### Exercise aim
Pull every line with "facing" from the data.

::: Material shown

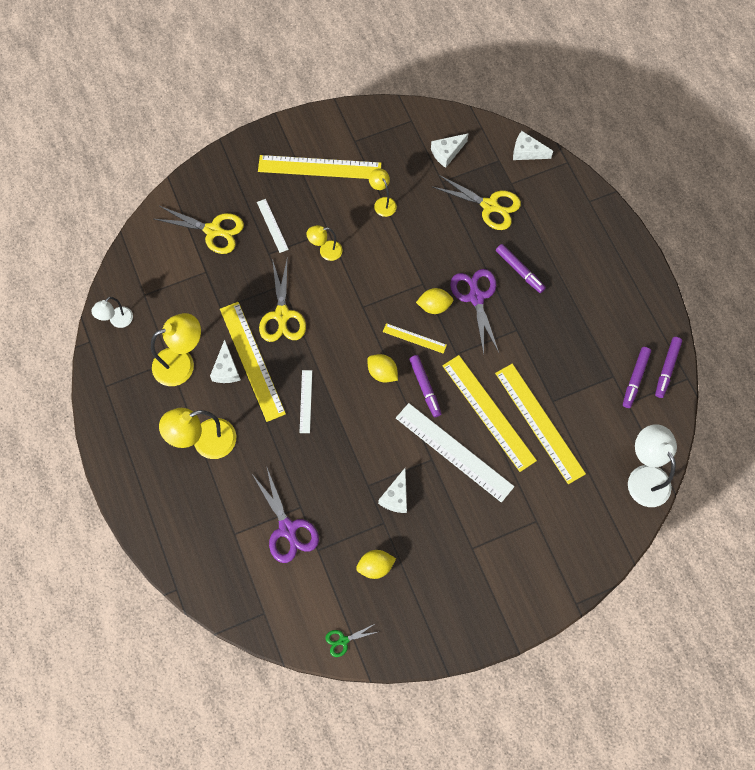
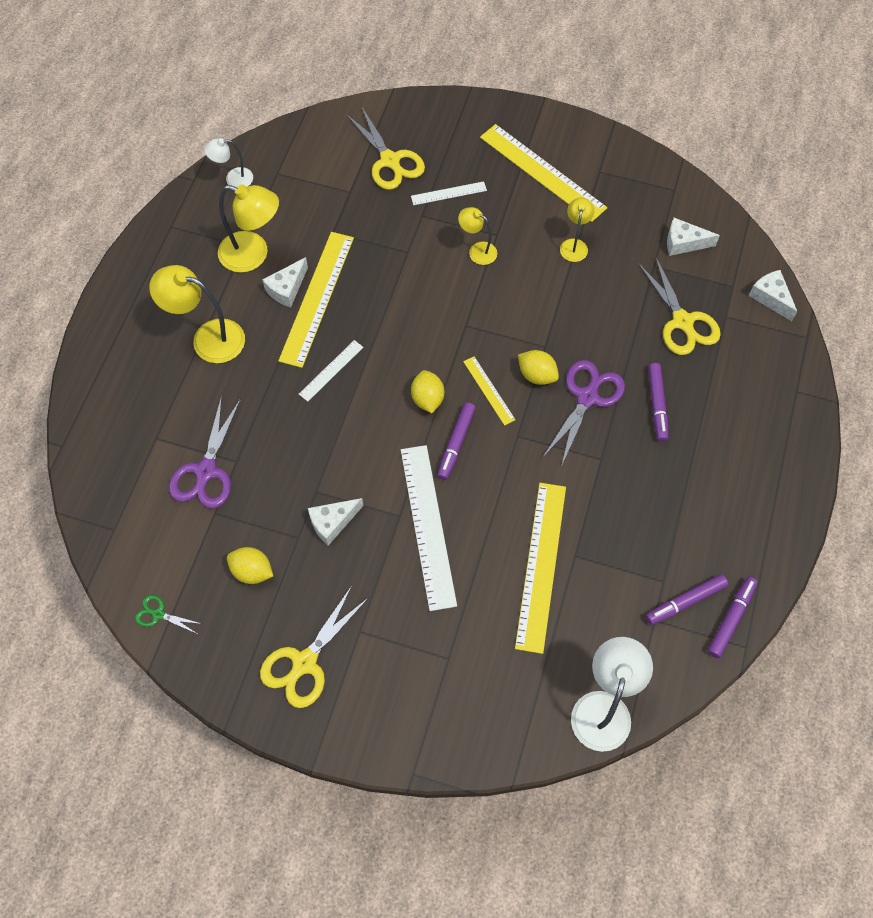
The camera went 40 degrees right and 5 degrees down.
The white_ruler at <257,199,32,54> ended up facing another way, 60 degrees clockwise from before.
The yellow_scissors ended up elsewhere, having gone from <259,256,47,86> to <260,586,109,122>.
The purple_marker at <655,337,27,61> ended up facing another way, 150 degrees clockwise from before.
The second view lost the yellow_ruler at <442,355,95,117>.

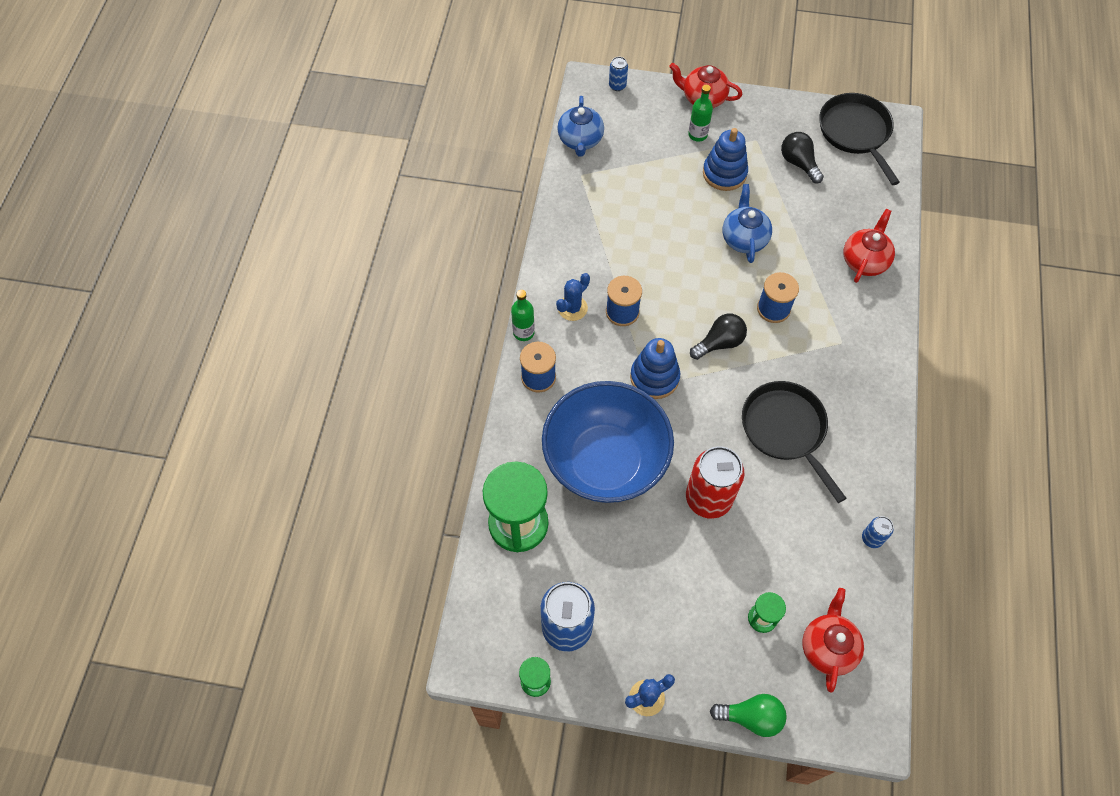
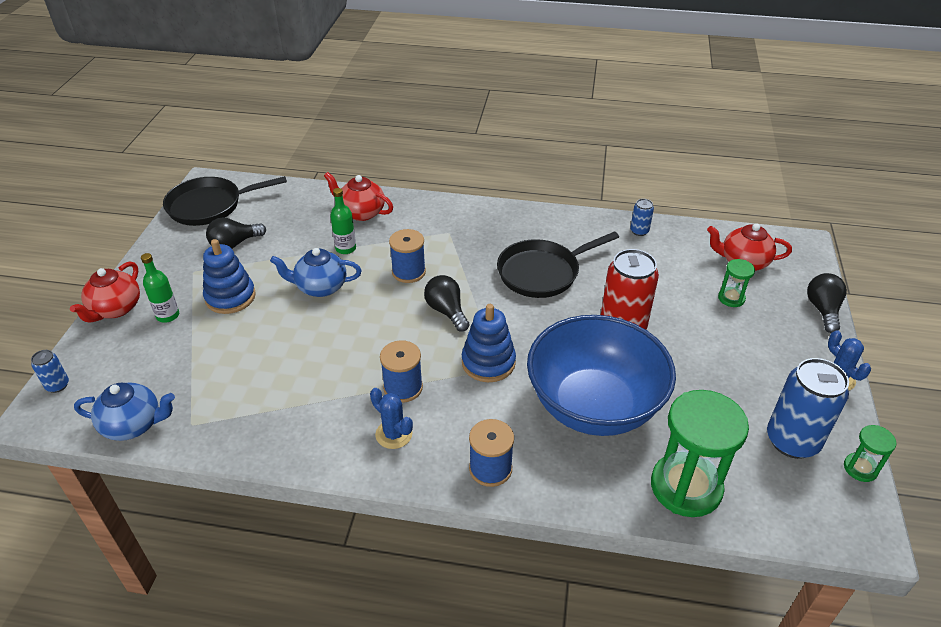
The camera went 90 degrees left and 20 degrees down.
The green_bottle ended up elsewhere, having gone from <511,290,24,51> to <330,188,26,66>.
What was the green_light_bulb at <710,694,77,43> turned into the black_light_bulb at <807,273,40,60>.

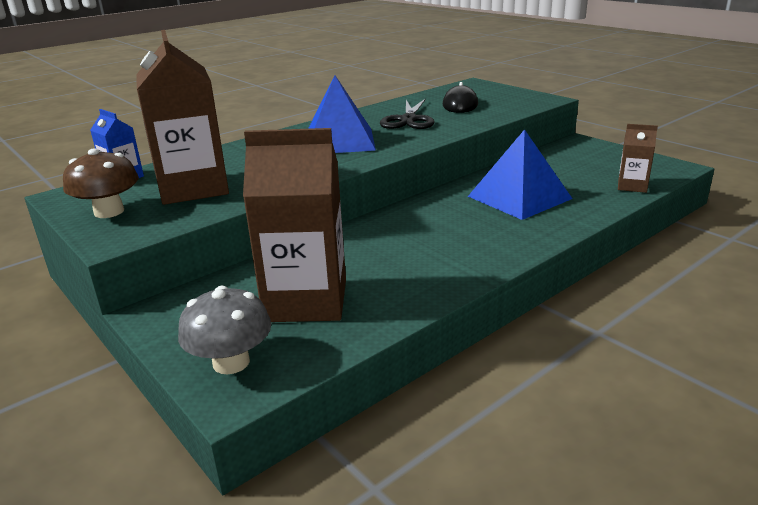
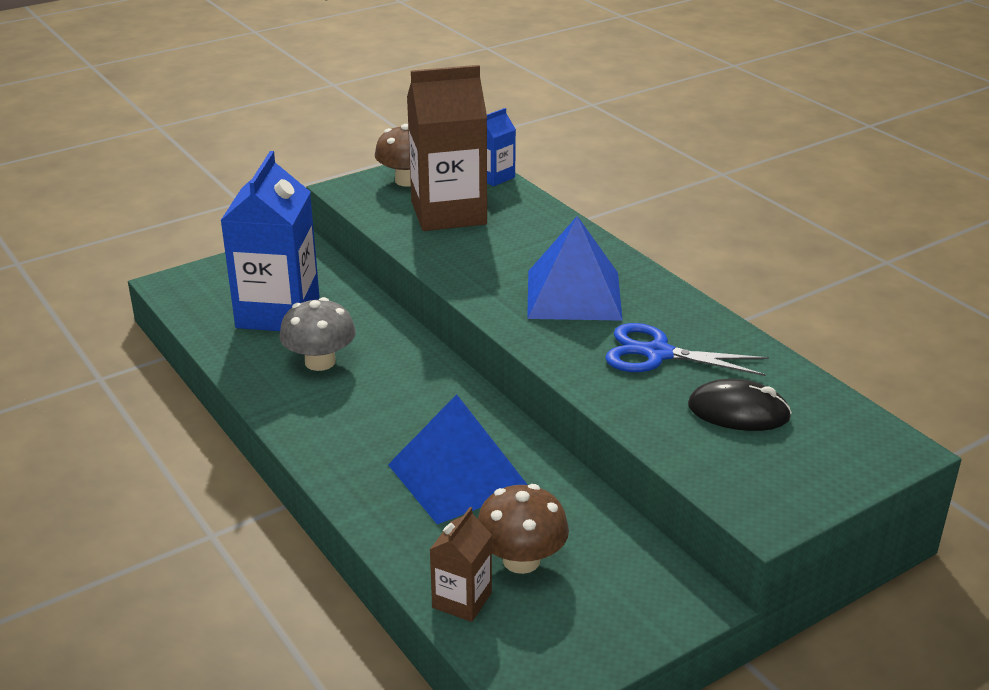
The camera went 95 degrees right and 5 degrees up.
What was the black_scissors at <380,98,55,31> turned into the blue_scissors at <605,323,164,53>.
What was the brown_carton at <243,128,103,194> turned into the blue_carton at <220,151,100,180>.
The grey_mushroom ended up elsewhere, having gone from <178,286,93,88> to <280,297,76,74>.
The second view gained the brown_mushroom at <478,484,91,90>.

::::::

### Written reply
The white_ruler at <257,199,32,54> ended up facing another way, 60 degrees clockwise from before.
The purple_marker at <655,337,27,61> ended up facing another way, 150 degrees clockwise from before.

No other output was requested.